Problem requirements: Reproduce the entries below exactly, but only from the line containing "(381, 108) = (810, 512): pink" to the line containing "(402, 70) = (919, 523): blue", inclusive.

Supplied data:
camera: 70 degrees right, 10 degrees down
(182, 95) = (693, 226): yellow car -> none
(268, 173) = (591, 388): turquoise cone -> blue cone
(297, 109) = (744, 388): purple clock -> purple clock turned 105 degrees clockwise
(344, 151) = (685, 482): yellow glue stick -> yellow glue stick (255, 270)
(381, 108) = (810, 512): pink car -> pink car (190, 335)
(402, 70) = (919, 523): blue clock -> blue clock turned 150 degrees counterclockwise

...

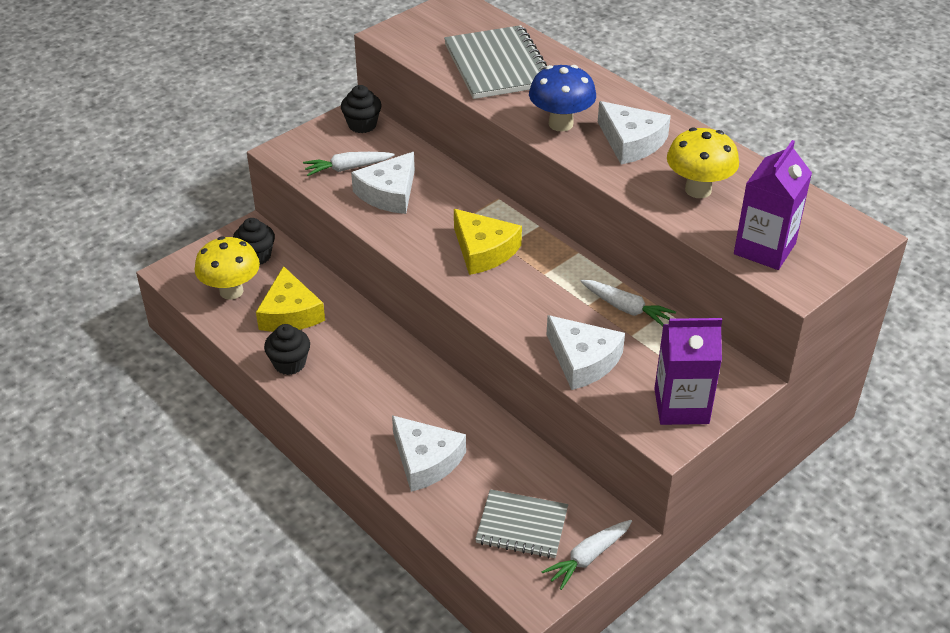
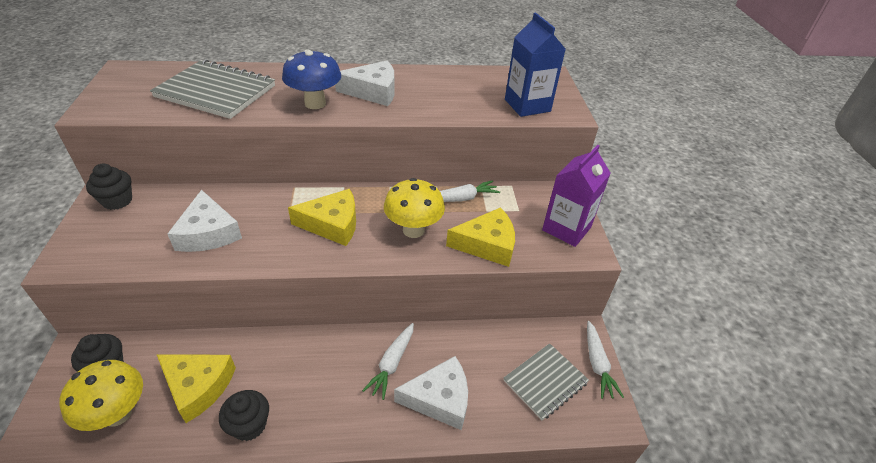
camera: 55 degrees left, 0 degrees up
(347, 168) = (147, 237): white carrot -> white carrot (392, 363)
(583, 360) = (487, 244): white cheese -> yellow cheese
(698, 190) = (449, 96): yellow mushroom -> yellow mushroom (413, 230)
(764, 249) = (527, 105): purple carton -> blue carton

==

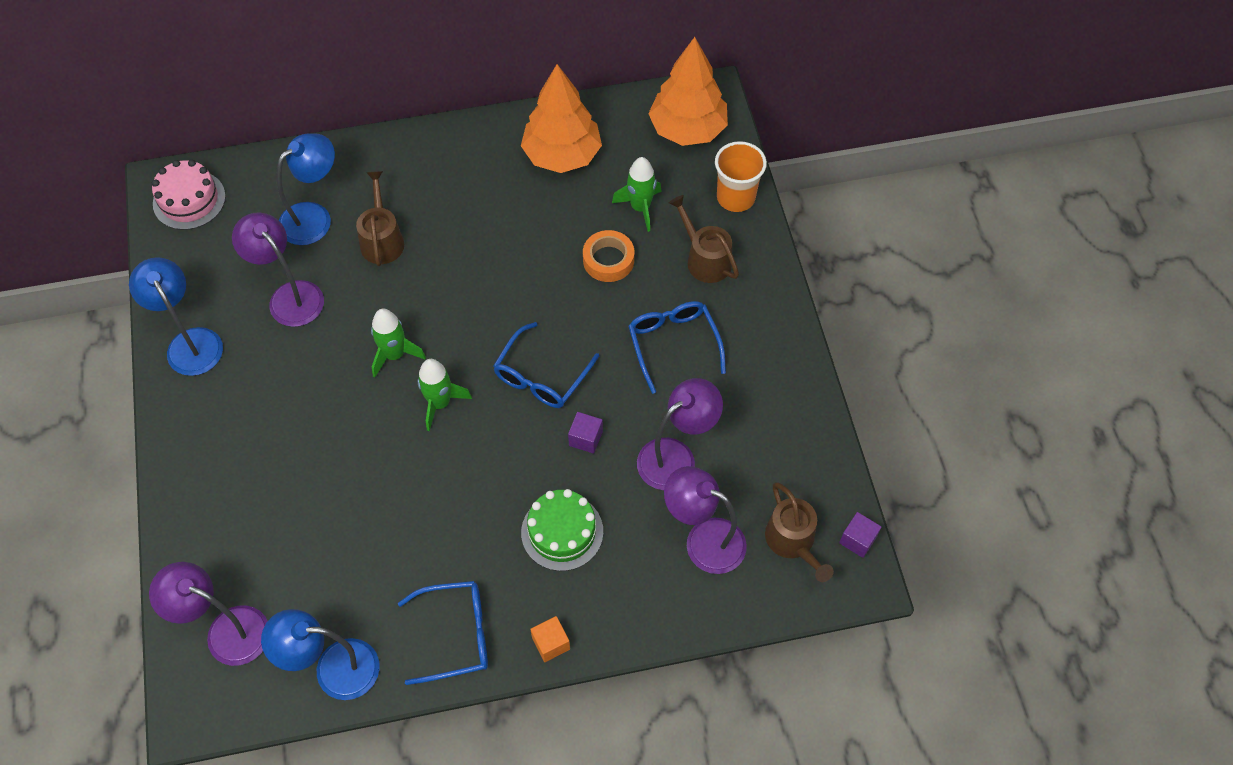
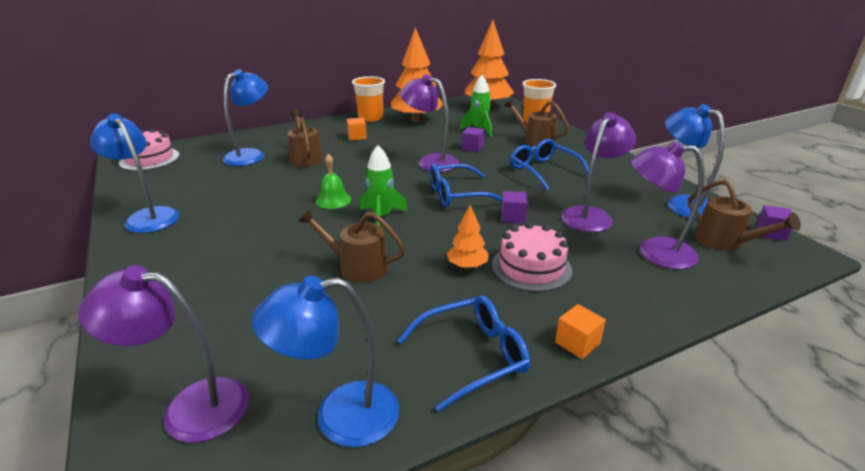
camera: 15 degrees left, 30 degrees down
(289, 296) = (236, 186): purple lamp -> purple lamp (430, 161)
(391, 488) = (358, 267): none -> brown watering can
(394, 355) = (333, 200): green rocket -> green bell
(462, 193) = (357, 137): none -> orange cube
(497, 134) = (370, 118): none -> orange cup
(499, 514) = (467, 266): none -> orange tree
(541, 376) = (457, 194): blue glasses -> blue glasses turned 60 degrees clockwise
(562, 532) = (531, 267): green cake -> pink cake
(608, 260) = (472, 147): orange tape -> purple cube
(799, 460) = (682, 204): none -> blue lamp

Solution to the problem:
(381, 108) = (810, 512): pink car -> pink car (190, 335)
(402, 70) = (919, 523): blue clock -> blue clock turned 150 degrees counterclockwise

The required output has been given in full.